● Object correspondence data

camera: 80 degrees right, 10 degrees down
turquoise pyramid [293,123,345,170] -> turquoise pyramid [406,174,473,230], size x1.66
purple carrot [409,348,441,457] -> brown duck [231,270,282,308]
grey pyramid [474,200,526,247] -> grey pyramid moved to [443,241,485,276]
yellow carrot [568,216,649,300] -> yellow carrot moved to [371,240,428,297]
...
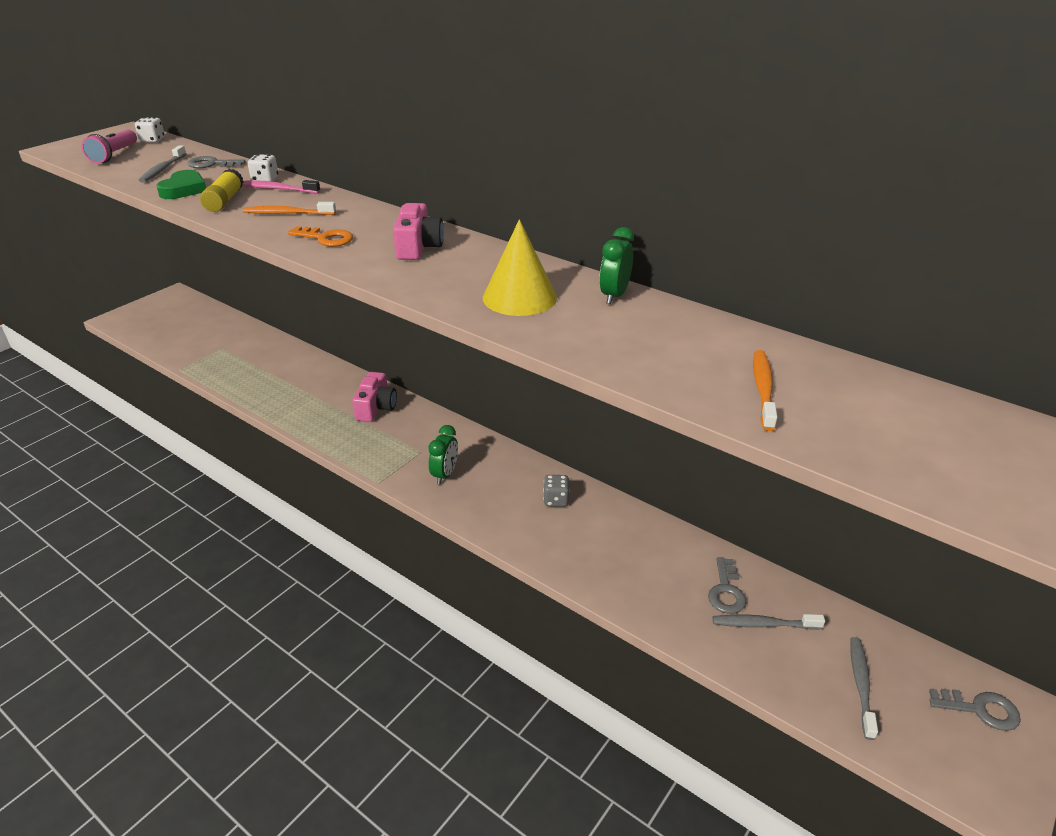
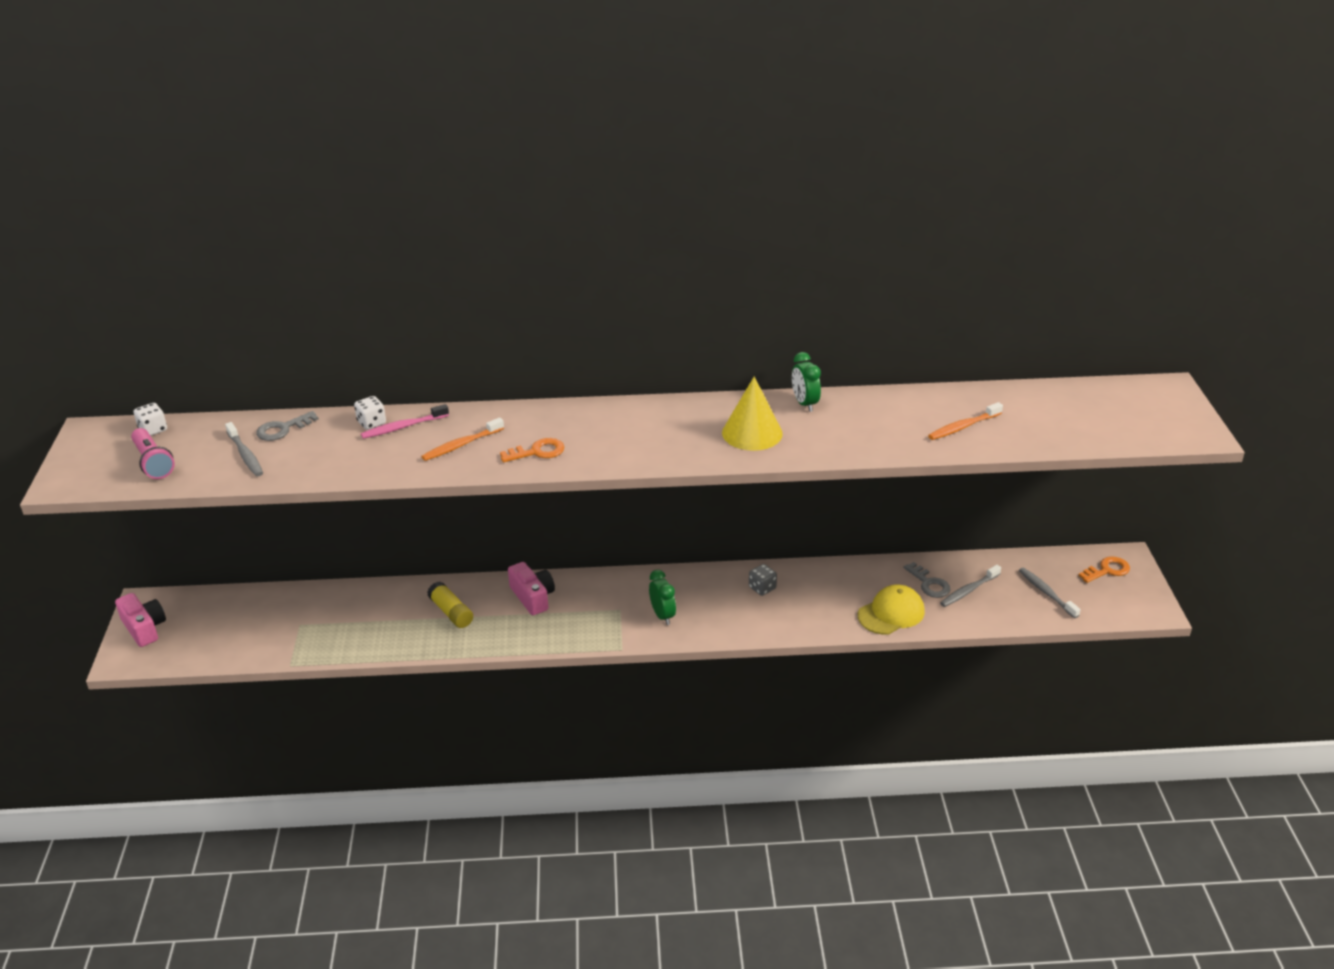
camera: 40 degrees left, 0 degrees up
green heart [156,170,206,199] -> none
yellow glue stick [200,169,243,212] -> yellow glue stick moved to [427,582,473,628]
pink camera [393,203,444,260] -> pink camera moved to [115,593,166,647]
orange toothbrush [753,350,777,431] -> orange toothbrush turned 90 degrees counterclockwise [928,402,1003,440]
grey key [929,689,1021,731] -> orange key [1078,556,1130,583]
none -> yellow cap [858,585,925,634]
==
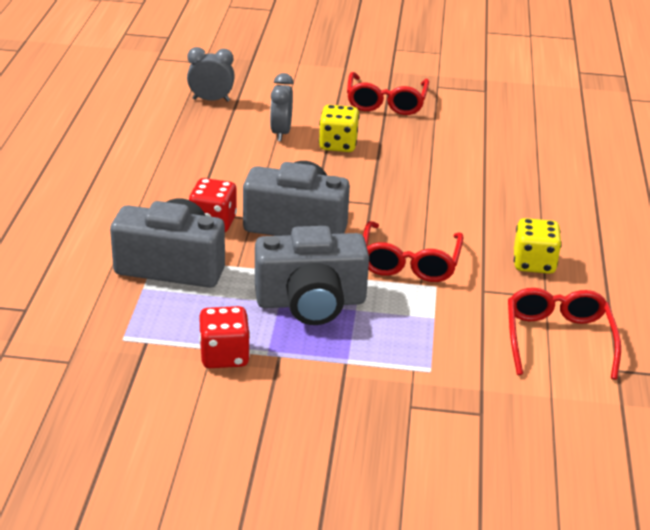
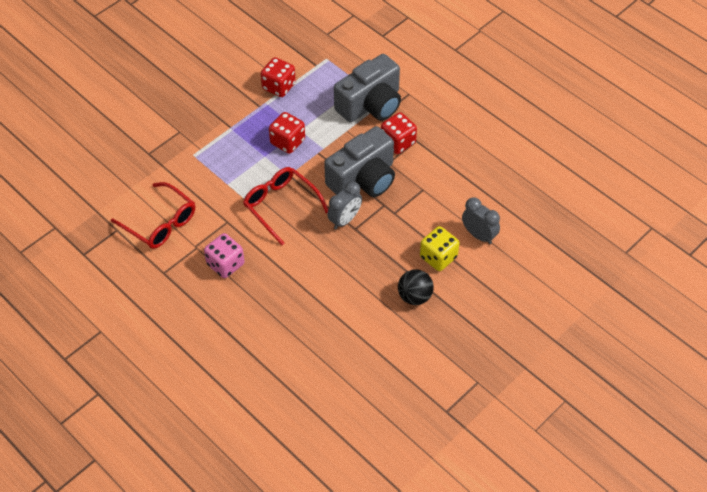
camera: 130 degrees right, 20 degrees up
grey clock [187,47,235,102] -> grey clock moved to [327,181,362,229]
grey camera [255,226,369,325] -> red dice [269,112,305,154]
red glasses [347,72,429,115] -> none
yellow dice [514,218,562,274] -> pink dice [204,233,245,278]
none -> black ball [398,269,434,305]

● ACTIVITY
Which lines of the entries above contain the word "pink"? Copy each of them.

● RESPONSE BOX
pink camera [393,203,444,260] -> pink camera moved to [115,593,166,647]
yellow dice [514,218,562,274] -> pink dice [204,233,245,278]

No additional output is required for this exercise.